In the records below, find each line with "VIOLET" and copy it.
------------------------------------------------------------------------
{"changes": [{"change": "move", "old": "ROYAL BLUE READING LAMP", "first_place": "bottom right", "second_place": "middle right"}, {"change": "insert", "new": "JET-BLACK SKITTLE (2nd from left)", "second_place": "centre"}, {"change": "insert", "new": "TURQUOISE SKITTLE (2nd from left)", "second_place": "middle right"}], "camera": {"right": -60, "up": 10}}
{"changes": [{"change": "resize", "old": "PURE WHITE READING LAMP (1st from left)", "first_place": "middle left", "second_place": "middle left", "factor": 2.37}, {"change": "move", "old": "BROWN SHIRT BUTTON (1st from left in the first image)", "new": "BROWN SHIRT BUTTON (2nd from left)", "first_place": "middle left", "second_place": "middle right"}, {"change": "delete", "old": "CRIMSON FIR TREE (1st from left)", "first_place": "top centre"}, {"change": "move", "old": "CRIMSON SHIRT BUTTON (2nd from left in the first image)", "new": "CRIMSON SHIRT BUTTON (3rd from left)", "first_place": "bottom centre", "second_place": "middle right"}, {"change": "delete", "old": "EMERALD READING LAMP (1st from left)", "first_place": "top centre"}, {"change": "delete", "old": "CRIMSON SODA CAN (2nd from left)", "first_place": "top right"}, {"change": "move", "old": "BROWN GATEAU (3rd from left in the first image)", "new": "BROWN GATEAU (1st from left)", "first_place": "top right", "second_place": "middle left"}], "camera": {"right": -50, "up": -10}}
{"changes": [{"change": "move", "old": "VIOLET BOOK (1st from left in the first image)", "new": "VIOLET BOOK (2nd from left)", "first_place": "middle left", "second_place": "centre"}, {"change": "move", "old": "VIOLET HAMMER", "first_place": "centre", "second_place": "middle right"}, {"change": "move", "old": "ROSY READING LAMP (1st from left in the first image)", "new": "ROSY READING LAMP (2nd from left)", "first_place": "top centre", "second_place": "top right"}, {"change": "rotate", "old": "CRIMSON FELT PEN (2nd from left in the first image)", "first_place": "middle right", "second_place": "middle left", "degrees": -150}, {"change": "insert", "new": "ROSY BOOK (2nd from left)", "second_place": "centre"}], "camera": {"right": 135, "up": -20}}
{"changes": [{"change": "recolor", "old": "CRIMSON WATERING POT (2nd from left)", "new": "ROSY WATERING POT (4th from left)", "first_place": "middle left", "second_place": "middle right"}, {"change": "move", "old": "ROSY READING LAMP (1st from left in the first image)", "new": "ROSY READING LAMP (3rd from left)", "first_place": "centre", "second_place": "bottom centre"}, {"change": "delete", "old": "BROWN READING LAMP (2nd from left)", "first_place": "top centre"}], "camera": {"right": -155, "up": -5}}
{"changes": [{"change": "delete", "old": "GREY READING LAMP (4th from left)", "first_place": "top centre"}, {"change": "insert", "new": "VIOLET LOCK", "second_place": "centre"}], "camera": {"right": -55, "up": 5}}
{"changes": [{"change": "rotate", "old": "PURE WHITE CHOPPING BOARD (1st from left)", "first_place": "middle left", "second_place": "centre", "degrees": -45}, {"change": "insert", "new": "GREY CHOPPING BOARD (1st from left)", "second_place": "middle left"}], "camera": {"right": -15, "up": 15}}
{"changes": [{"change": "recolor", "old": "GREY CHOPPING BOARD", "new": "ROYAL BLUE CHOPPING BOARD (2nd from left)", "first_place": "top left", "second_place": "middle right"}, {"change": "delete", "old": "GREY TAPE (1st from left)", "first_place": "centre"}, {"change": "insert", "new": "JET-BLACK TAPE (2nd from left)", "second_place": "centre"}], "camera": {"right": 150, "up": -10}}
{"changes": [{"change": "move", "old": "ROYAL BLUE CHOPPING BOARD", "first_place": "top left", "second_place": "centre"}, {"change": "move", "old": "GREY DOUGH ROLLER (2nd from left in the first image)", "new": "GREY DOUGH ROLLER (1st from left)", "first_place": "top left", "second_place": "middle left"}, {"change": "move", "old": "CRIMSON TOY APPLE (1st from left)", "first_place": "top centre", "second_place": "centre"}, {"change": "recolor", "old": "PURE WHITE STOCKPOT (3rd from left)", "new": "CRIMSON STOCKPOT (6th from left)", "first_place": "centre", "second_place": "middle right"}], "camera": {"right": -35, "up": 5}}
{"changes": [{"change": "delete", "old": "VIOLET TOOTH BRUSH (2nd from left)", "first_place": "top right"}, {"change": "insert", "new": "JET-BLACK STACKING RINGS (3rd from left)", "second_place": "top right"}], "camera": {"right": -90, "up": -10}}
------------------------------------------------------------------------
* [Expected answer]:
{"changes": [{"change": "move", "old": "VIOLET BOOK (1st from left in the first image)", "new": "VIOLET BOOK (2nd from left)", "first_place": "middle left", "second_place": "centre"}, {"change": "move", "old": "VIOLET HAMMER", "first_place": "centre", "second_place": "middle right"}, {"change": "move", "old": "ROSY READING LAMP (1st from left in the first image)", "new": "ROSY READING LAMP (2nd from left)", "first_place": "top centre", "second_place": "top right"}, {"change": "rotate", "old": "CRIMSON FELT PEN (2nd from left in the first image)", "first_place": "middle right", "second_place": "middle left", "degrees": -150}, {"change": "insert", "new": "ROSY BOOK (2nd from left)", "second_place": "centre"}], "camera": {"right": 135, "up": -20}}
{"changes": [{"change": "delete", "old": "GREY READING LAMP (4th from left)", "first_place": "top centre"}, {"change": "insert", "new": "VIOLET LOCK", "second_place": "centre"}], "camera": {"right": -55, "up": 5}}
{"changes": [{"change": "delete", "old": "VIOLET TOOTH BRUSH (2nd from left)", "first_place": "top right"}, {"change": "insert", "new": "JET-BLACK STACKING RINGS (3rd from left)", "second_place": "top right"}], "camera": {"right": -90, "up": -10}}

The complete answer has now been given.